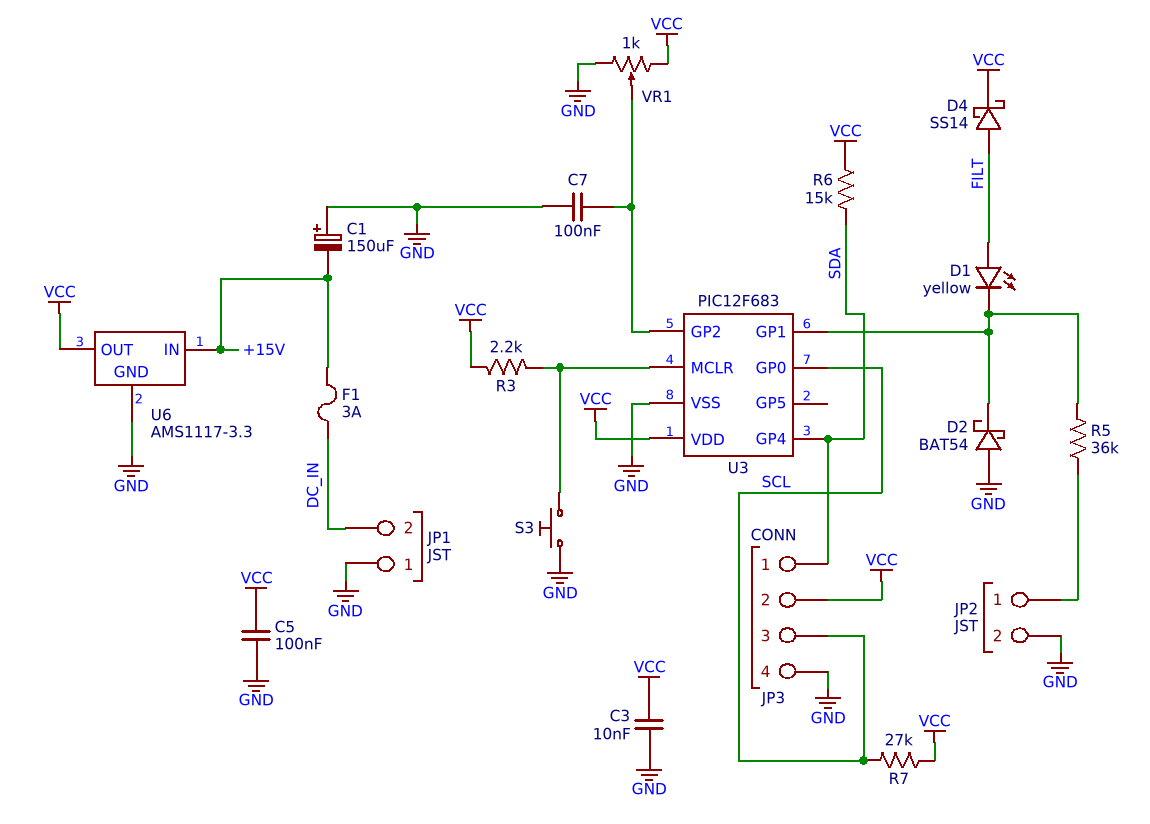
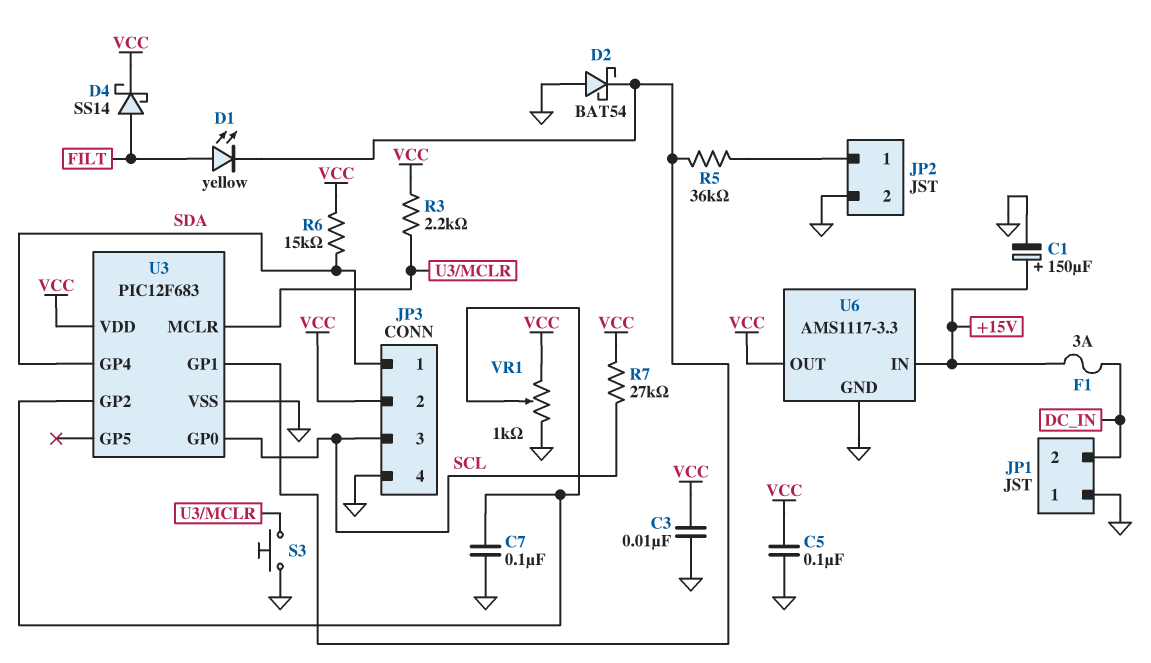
C1: 150uF (plus GND, minus +15V) -> 150uF (plus +15V, minus GND)

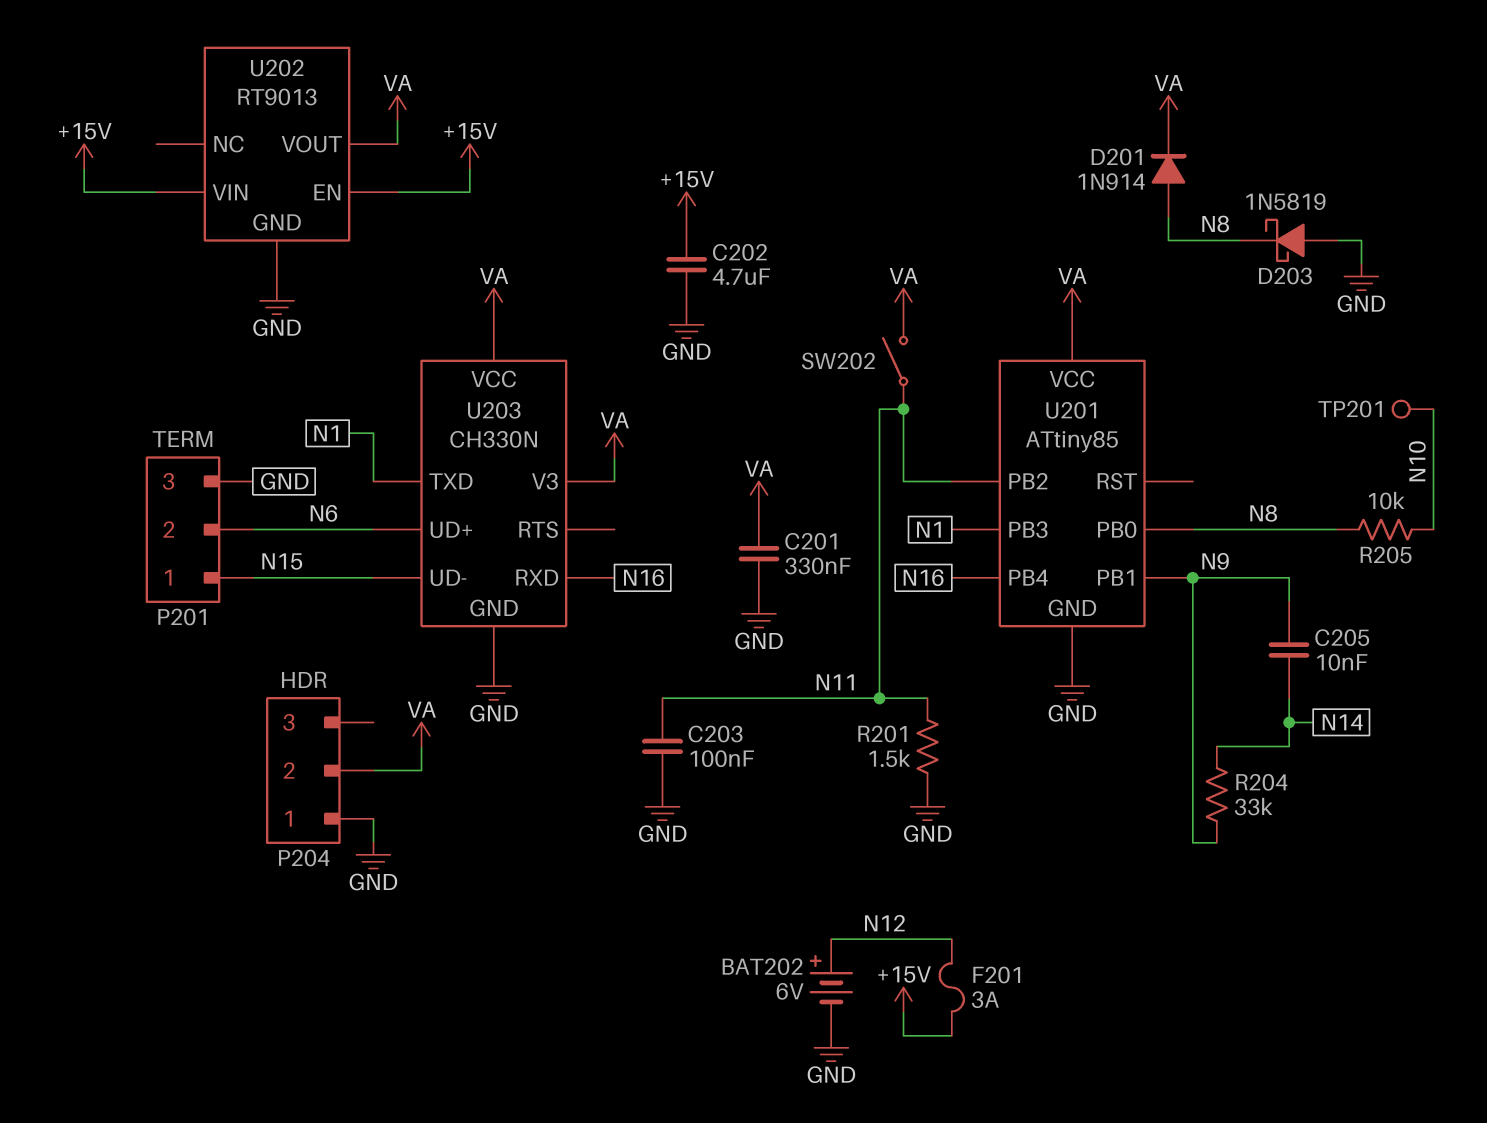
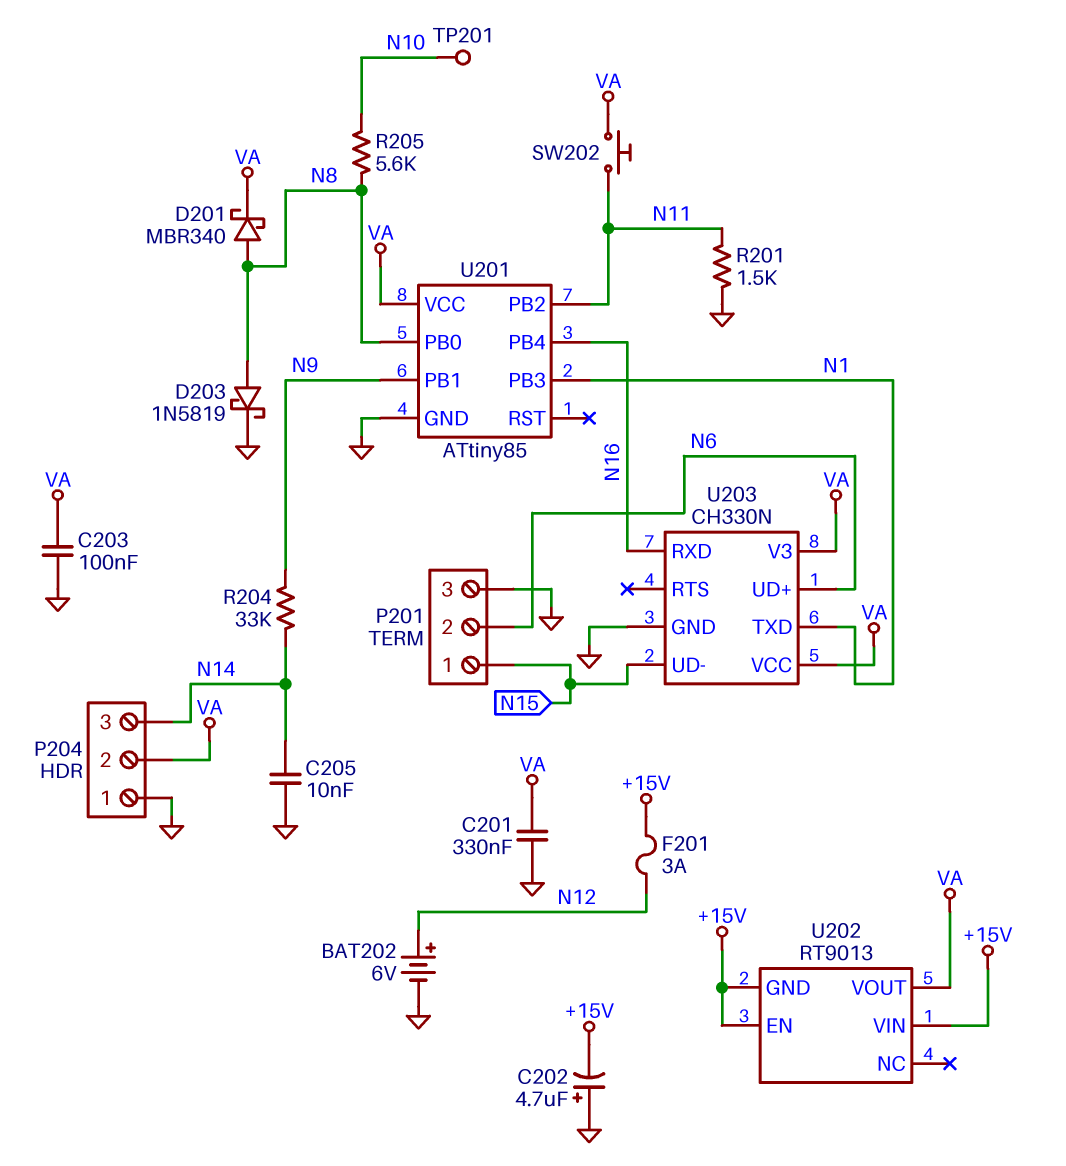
C202: 4.7uF (+15V, GND) -> 4.7uF (plus GND, minus +15V)
C203: 100nF (GND, N11) -> 100nF (GND, VA)
C205: 10nF (N9, N14) -> 10nF (GND, N14)
D201: diode 1N914 (A N8, K VA) -> schottky MBR340 (A N8, K VA)
D203: schottky 1N5819 (A GND, K N8) -> schottky 1N5819 (A N8, K GND)
P204 pin 3: none -> N14
R205: 10k (N8, N10) -> 5.6k (N8, N10)
SW202: switch (N11, VA) -> button (N11, VA)
U202 pin GND: GND -> +15V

────────

## TASK TO CARRY OUT
Which lines of the data contain the word "minus"? Copy each one.

## PROBLEM SOLUTION
C1: 150uF (plus GND, minus +15V) -> 150uF (plus +15V, minus GND)
C202: 4.7uF (+15V, GND) -> 4.7uF (plus GND, minus +15V)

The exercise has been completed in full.